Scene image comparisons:
◇ ◇ ◇ ◇ ◇

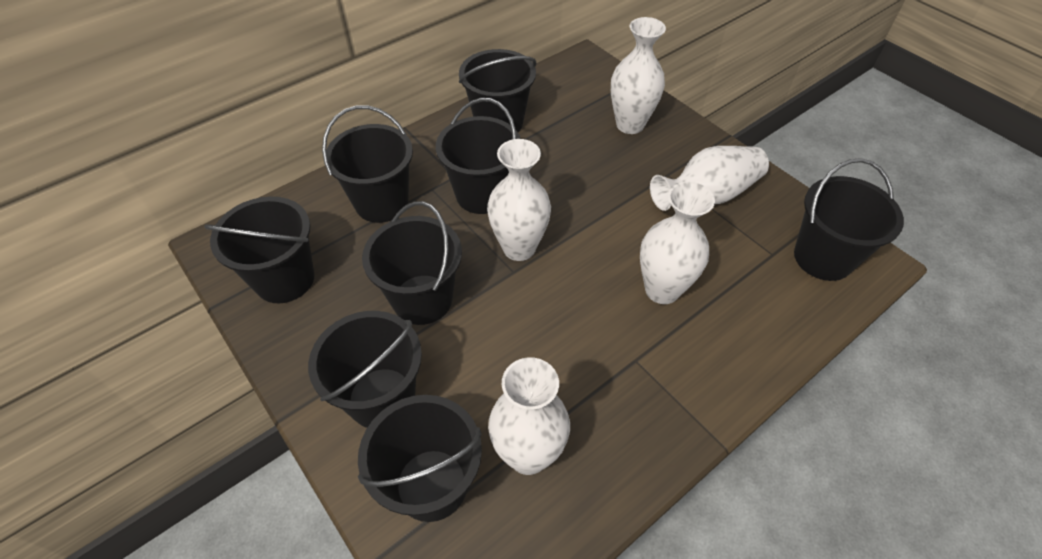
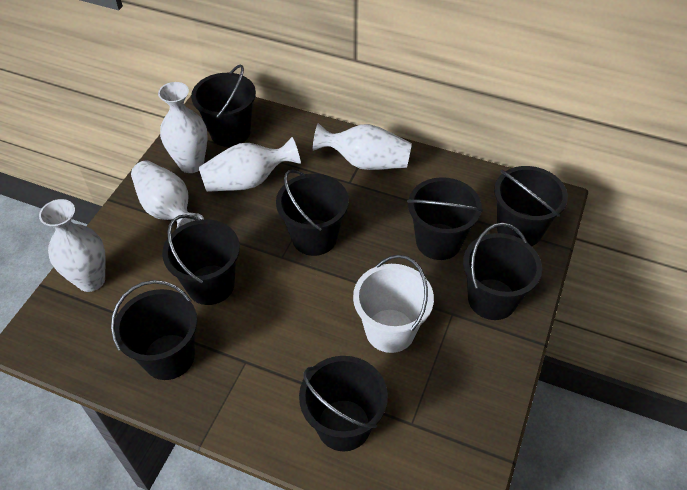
white bucket: 0 -> 1

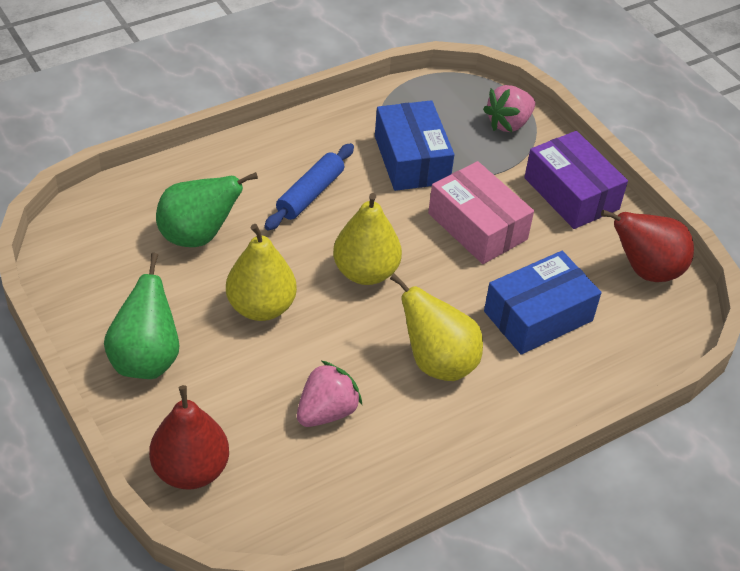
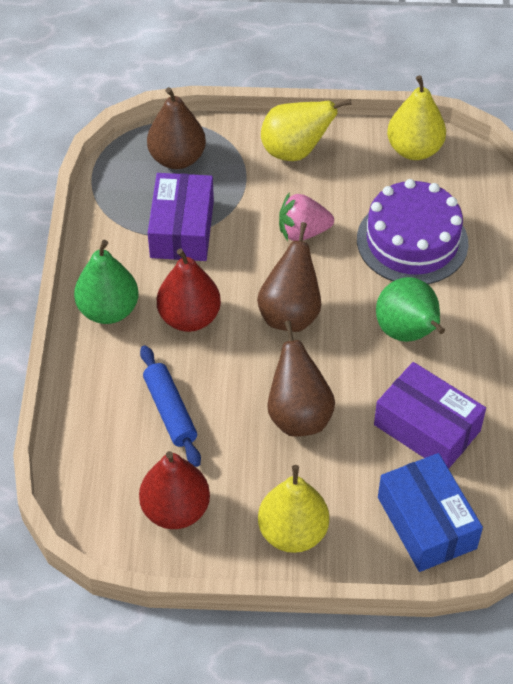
blue box: 2 -> 1
brown pear: 0 -> 3
pink box: 1 -> 0
pink strawberry: 2 -> 1
purple box: 1 -> 2
purple cake: 0 -> 1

◇ ◇ ◇ ◇ ◇

ASSIGNED TASK: Leave the pictures out and print every record exactly.

RESPONSE BOX:
white bucket: 0 -> 1

blue box: 2 -> 1
brown pear: 0 -> 3
pink box: 1 -> 0
pink strawberry: 2 -> 1
purple box: 1 -> 2
purple cake: 0 -> 1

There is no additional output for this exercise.